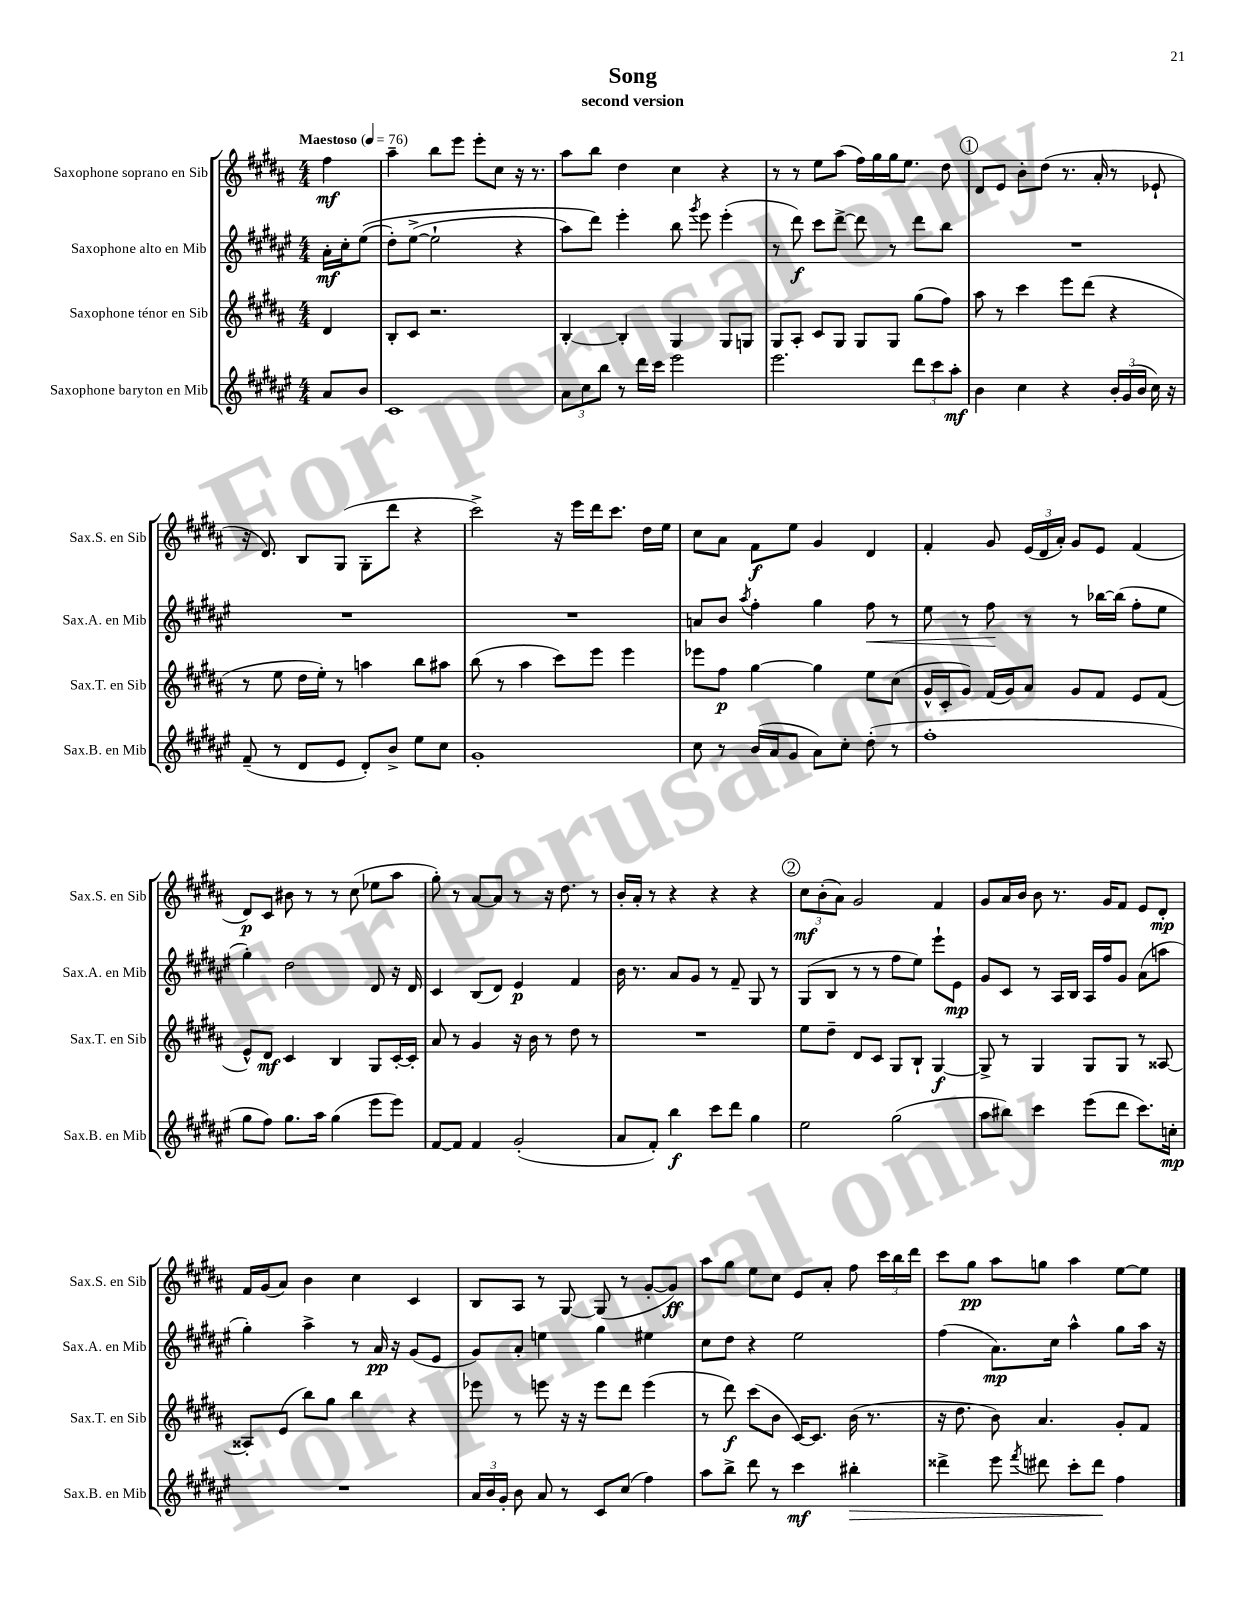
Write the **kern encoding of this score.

**kern	**kern	**kern	**kern
*staff4	*staff3	*staff2	*staff1
*clefG2	*clefG2	*clefG2	*clefG2
*k[f#c#g#d#a#e#]	*k[f#c#g#d#a#]	*k[f#c#g#d#a#e#]	*k[f#c#g#d#a#]
*M4/4	*M4/4	*M4/4	*M4/4
*MM76	*MM76	*MM76	*MM76
8a#/L	4d#/	16a#'\LL	4ff#\
.	.	16cc#'\J	.
8b/J	.	&((8ee#\J	.
=	=	=	=
1c#	8B'/L	8dd#'\L)	4aa#~\
.	8c#/J	([8ee#^\J	.
.	2.r	2ee#`\]	8bb\L
.	.	.	8eee\J
.	.	.	8eee'\L
.	.	.	8cc#\J
.	.	4r	16r
.	.	.	8.r
=	=	=	=
12a#\L	[4B'/	8aa#\L)	8aa#\L
12cc#\	.	.	.
.	.	8ddd#\J&)	8bb\J
12bb\J	.	.	.
8r	4B'/]	4eee#'\	4dd#\
16ddd#\LL	.	.	.
16ccc#\JJ	.	.	.
2eee#\	4G#/	8bb\	4cc#\
.	.	8qggg#/	.
.	.	8eee#\	.
.	8G#/L	(4eee#'\	4r
.	8G/J	.	.
=	=	=	=
2.eee#\	8G#/L	8r	8r
.	8A#'/J	8ddd#\)	8r
.	8c#/L	8ccc#\L	8ee\L
.	8G#/J	[8ddd#^\J	(8aa#\J
.	8G#/L	8ddd#\]	16ff#\LL)
.	.	.	16gg#\
.	8G#/J	8r	16gg#\J
.	.	.	8.ee\J
12ddd#\L	(8gg#\L	8ddd#\L	.
12ccc#\	.	.	.
.	8ff#\J)	8bb\J	8dd#\
12aa#'\J	.	.	.
=	=	=	=
4b\	8aa#\	1r	8d#/L
.	8r	.	8e/J
4cc#\	4ccc#\	.	8b'\L
.	.	.	(8dd#\J
4r	8eee\L	.	8.r
.	(8ddd#\J	.	.
.	.	.	16a#'/
24b'/LL	4r	.	8r
(24g#/	.	.	.
24b/JJ	.	.	.
16cc#\)	.	.	8e-`/
16r	.	.	.
=	=	=	=
(8f#~/	8r	1r	16r
.	.	.	8.d#/)
8r	8ee\	.	.
8d#/L	16dd#\LL	.	8B/L
.	16ee'\JJ)	.	.
8e#/J	8r	.	(8G#/J
8d#'/L)	4aa\	.	8G#'\L
8b^/J	.	.	8ddd#\J
8ee#\L	8bb\L	.	4r
8cc#\J	8aa#\J	.	.
=	=	=	=
1g#'	(8bb\	1r	2ccc#^\)
.	8r	.	.
.	4aa#\	.	.
.	8ccc#\L)	.	16r
.	.	.	16eee\LL
.	8eee\J	.	16ddd#\J
.	.	.	8.ccc#\J
.	4eee\	.	.
.	.	.	16dd#\LL
.	.	.	16ee\JJ
=	=	=	=
8cc#\	8eee-\L	8a/L	8cc#\L
8r	8ff#\J	8b/J	8a#\J
.	.	8qaa#/	.
(16b/LL	[4gg#\	4ff#'\	8f#\L
16a#/J	.	.	.
8g#/J	.	.	8ee\J
8a#\L)	4gg#\]	4gg#\	4g#/
8cc#'\J	.	.	.
(8dd#'\	8ee\L	8ff#\	4d#/
8r	(8cc#\J	8r	.
=	=	=	=
1ff#'	16g#^^/LL	8ee#\	4f#'/
.	16c#'/J	.	.
.	8g#/J)	8r	.
.	(16f#/LL	8ff#\	8g#/
.	16g#/J)	.	.
.	8a#/J	8r	(24e/LL
.	.	.	24d#/
.	.	.	24a#'/JJ)
.	8g#/L	8r	8g#/L
.	8f#/J	[16bb-\LL	8e/J
.	.	(16bb-\]JJ	.
.	8e/L	8ff#'\L	(4f#/
.	(8f#/J	8ee#\J	.
=	=	=	=
8gg#\L	8e^^/L)	4gg#'\)	8d#/L)
8ff#\J)	8d#/J	.	8c#/J
8.gg#\L	4c#/	2dd#\	8b#\
.	.	.	8r
16aa#\Jk	.	.	.
(4gg#\	4B/	.	8r
.	.	.	(8cc#\
8eee#\L	8G#/L	8d#/	8ee-\L
8eee#\J)	[16c#'/L	16r	8aa#\J
.	16c#'/]JJ	16d#/	.
=	=	=	=
[8f#/L	8a#/	4c#/	8gg#'\)
8f#/]J	8r	.	8r
4f#/	4g#/	(8B/L	[8a#/L
.	.	8d#/J)	8a#/]J
(2g#'/	16r	4e#/	8r
.	16b\	.	.
.	8r	.	16r
.	.	.	8.dd#\
.	8dd#\	4f#/	.
.	8r	.	8r
=	=	=	=
8a#/L	1r	16b\	16b'/LL
.	.	8.r	16a#'/JJ
8f#'/J)	.	.	8r
4bb\	.	8a#/L	4r
.	.	8g#/J	.
8ccc#\L	.	8r	4r
8ddd#\J	.	8f#~/	.
4gg#\	.	8G#/	4r
.	.	8r	.
=	=	=	=
2ee#\	8ee\L	(8G#/L	12cc#\L
.	.	.	(12b'\
.	8dd#~\J	8B/J	.
.	.	.	12a#\J)
.	8d#/L	8r	2g#/
.	8c#/J	8r	.
(2gg#\	8G#/L	8ff#\L	.
.	8B`/J	8ee#\J)	.
.	[4G#/	8eee#`\L	4f#/
.	.	8e#\J	.
=	=	=	=
8aa#\L	8G#^/]	8g#/L	8g#/L
8bb#\J)	8r	8c#/J	16a#/L
.	.	.	16b/JJ
4ccc#\	4G#/	8r	8b\
.	.	16A#/LL	8.r
.	.	16B/JJ	.
(8eee#\L	8G#/L	16A#/LL	.
.	.	16ff#/J	16g#/LK
8ddd#\J	8G#/J	8g#/J	8f#/J
8.ccc#\L)	8r	(8a#\L	8e/L
.	[8A##/	8aa\J	8d#'/J
16cc'\Jk	.	.	.
=	=	=	=
1r	8A##'/]L	4gg#'\)	16f#/LL
.	.	.	(16g#/J
.	(8e/J	.	8a#/J)
.	8bb\L)	4aa#^\	4b\
.	8gg#\J	.	.
.	4bb\	8r	4cc#\
.	.	16a#/	.
.	.	16r	.
.	4r	(8g#/L	4c#/
.	.	8e#/J	.
=	=	=	=
24a#/LL	8eee-\	8g#/L)	8B/L
24b/	.	.	.
24g#'/JJ	.	.	.
8b\	8r	8a#'/J	8A#/J
8a#/	8eee\	4ee\	8r
8r	16r	.	[8G#/
.	16r	.	.
8c#/L	8eee\L	4gg#\	(8G#/]
(8cc#/J	8ddd#\J	.	8r
4ff#\)	(4eee\	4ee#\	[8g#'/L
.	.	.	8g#/]J)
=	=	=	=
8aa#\L	8r	8cc#\L	8aa#\L
8bb^\J	8ddd#\)	8dd#\J	8gg#\J
8ddd#\	(8ccc#\L	4r	8ee\L
8r	8b\J	.	8cc#\J
4ccc#\	[16c#/LK)	2ee#\	8e/L
.	8.c#/]J	.	.
.	.	.	8a#'/J
4bb#'\	(16b\	.	8ff#\
.	8.r	.	.
.	.	.	24ccc#\LL
.	.	.	24bb\
.	.	.	24ddd#\JJ
=	=	=	=
4ddd##^\	16r	(4ff#\	8ccc#\L
.	8.dd#\	.	.
.	.	.	8gg#\J
8eee#\	8b\)	8.a#\L)	8aa#\L
8qfff#/	.	.	.
8ddd#\	4.a#/	.	8gg\J
.	.	16cc#\Jk	.
8ccc#'\L	.	4aa#^^\	4aa#\
8ddd#\J	.	.	.
4ff#\	8g#'/L	8gg#\L	[8ee\L
.	8f#/J	16aa#\Jk	8ee\]J
.	.	16r	.
==	==	==	==
*-	*-	*-	*-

» WHAT YOU SHOULD DO:
Pull out each line in the data above that contains the string "kern", treating uppercase and lowercase as different.

» FINAL RESULT:
Write the **kern encoding of this score.
**kern	**kern	**kern	**kern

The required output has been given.